## Material shown
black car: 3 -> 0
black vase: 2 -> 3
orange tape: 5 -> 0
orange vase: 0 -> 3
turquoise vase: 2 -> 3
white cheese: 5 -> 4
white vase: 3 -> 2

## Exercise requirements
Number of lines above with the word "vase": state it alone.

## Task response
4